▶ **AIM OF THE EXERCISE**
Which lines in the records contain the word "frame"? Locate each one and copy it in full, treating uppercase and lowercase as different.

[Rows from a dataset]
--
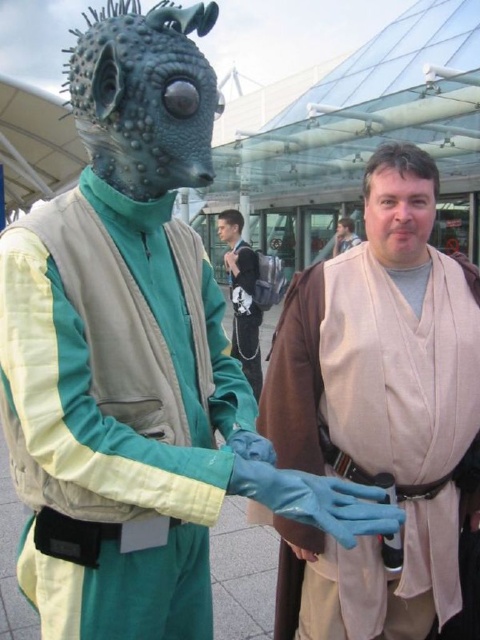
You are a photographer at a convention and need to capture a photo of both the beige fabric robe at center and the green matte vest at center in the same frame. The camera you are using has a maximum focus range of 20 inches. Can you fit both subjects within the camera focus range without moving the camera?

The distance between the beige fabric robe at center and the green matte vest at center is 23.64 inches, which exceeds the camera focus range of 20 inches. Therefore, you cannot fit both subjects within the camera focus range without moving the camera.

You are a photographer setting up for a group photo at a convention. You have two subjects wearing the beige fabric robe at center and the light brown leather jacket at center. The minimum distance required between subjects for your camera lens to focus properly is 10 feet. Can both subjects be positioned at their current distance apart and still be in focus?

The beige fabric robe at center is 10.70 feet from the light brown leather jacket at center. Since 10.70 feet is greater than the minimum required 10 feet, both subjects can be positioned at their current distance apart and still be in focus.

You are a costume designer trying to determine which costume piece is wider for a scene where both characters need to stand side by side. Based on the image, which object is wider between the green matte vest at center and the light brown leather jacket at center?

The green matte vest at center is wider than the light brown leather jacket at center according to the description.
--
▶ **SOLUTION FOR THIS EXERCISE**
You are a photographer at a convention and need to capture a photo of both the beige fabric robe at center and the green matte vest at center in the same frame. The camera you are using has a maximum focus range of 20 inches. Can you fit both subjects within the camera focus range without moving the camera?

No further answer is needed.